## Task to carry out
Restate the data word for word and leave the images out.

## Provided material
########################################
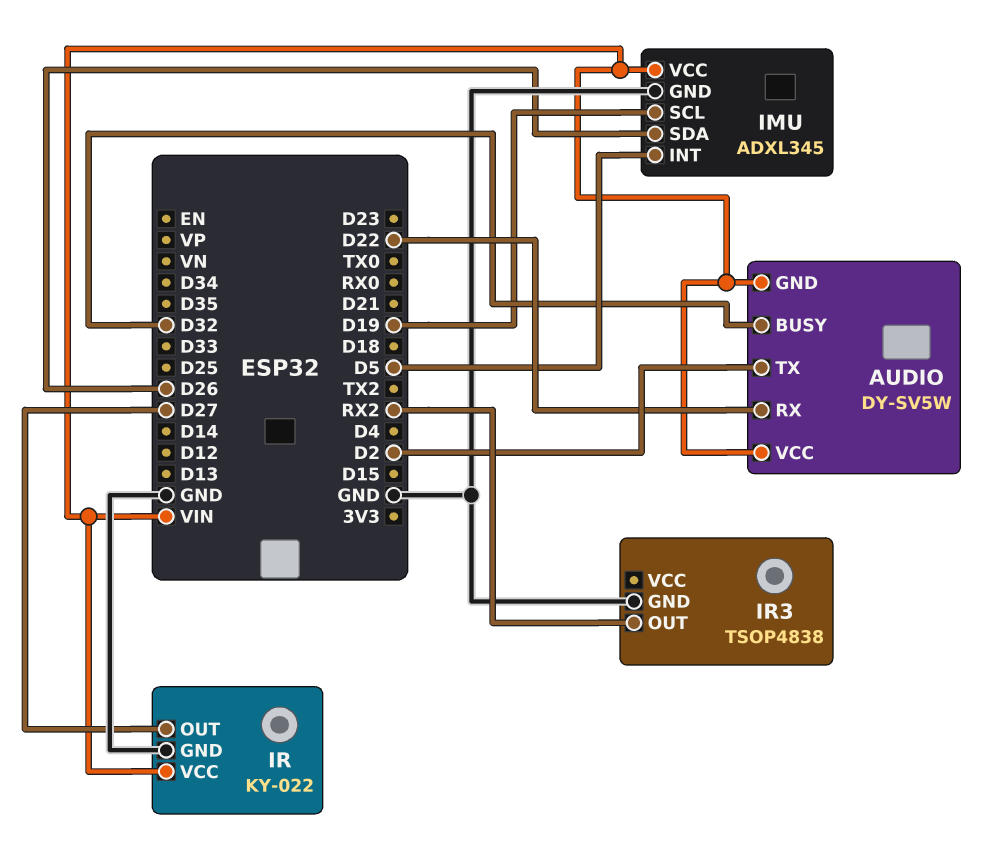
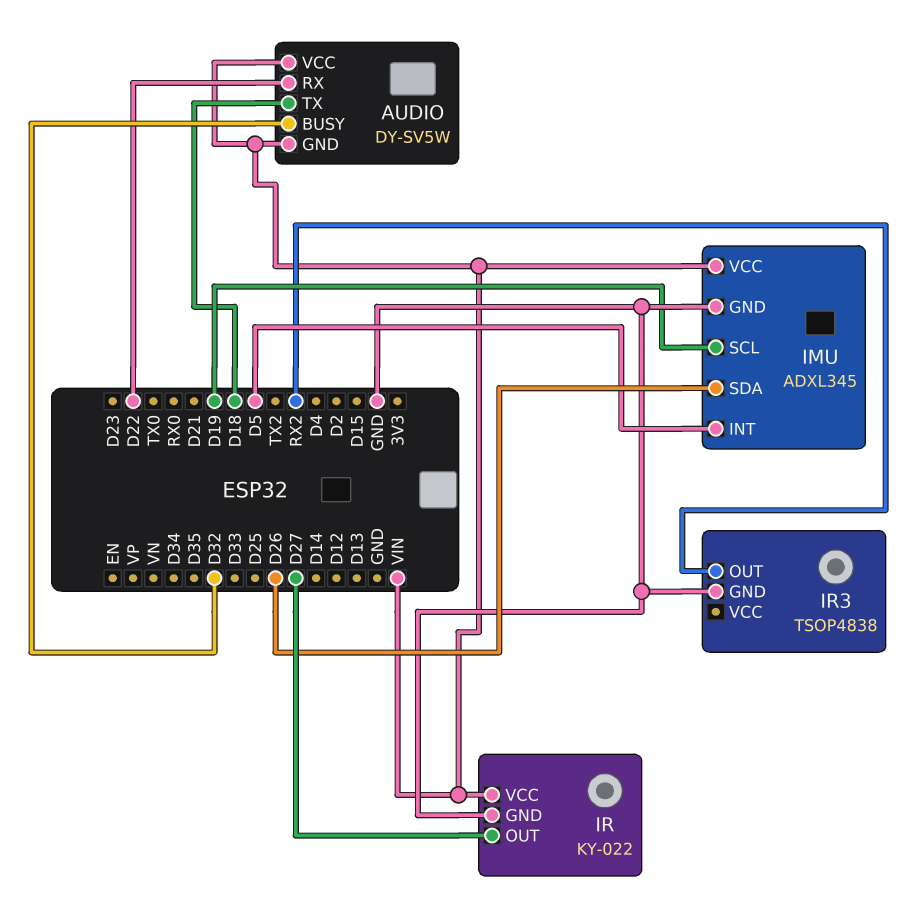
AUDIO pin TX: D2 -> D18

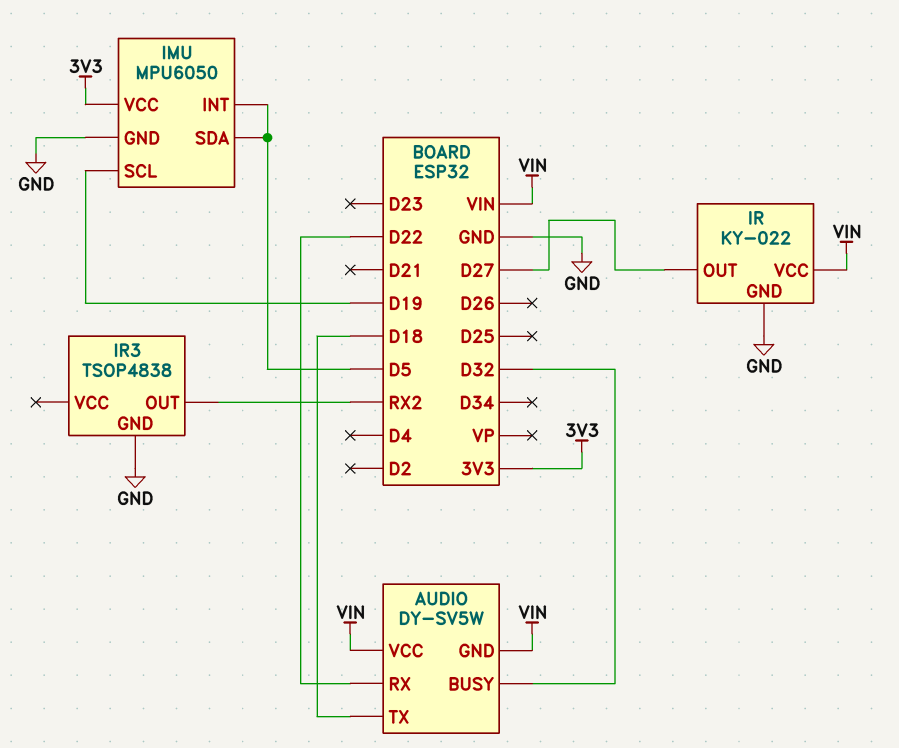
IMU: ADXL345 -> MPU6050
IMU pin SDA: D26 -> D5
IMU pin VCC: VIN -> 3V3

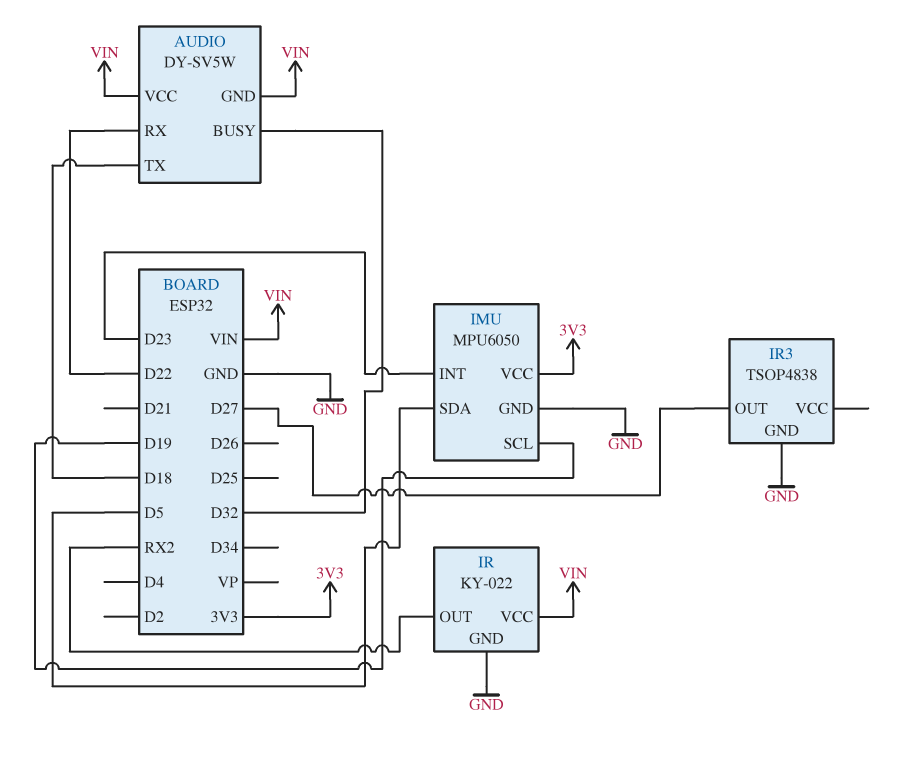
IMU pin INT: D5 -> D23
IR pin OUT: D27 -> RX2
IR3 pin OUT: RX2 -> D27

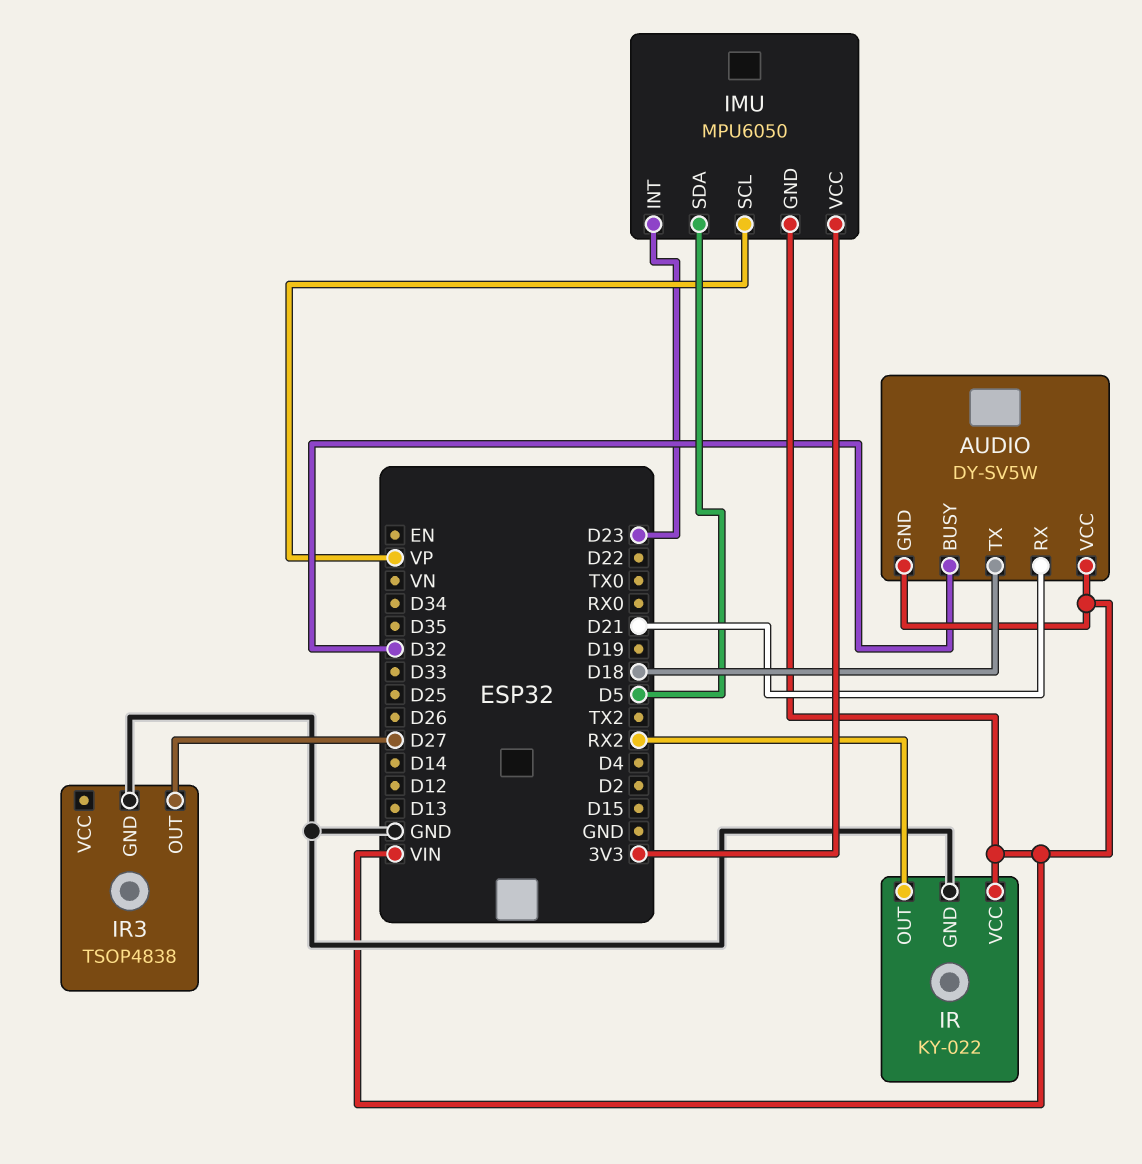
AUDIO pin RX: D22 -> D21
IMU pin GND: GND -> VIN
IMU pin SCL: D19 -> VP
########################################
## Output of the task
AUDIO pin TX: D2 -> D18

IMU: ADXL345 -> MPU6050
IMU pin SDA: D26 -> D5
IMU pin VCC: VIN -> 3V3

IMU pin INT: D5 -> D23
IR pin OUT: D27 -> RX2
IR3 pin OUT: RX2 -> D27

AUDIO pin RX: D22 -> D21
IMU pin GND: GND -> VIN
IMU pin SCL: D19 -> VP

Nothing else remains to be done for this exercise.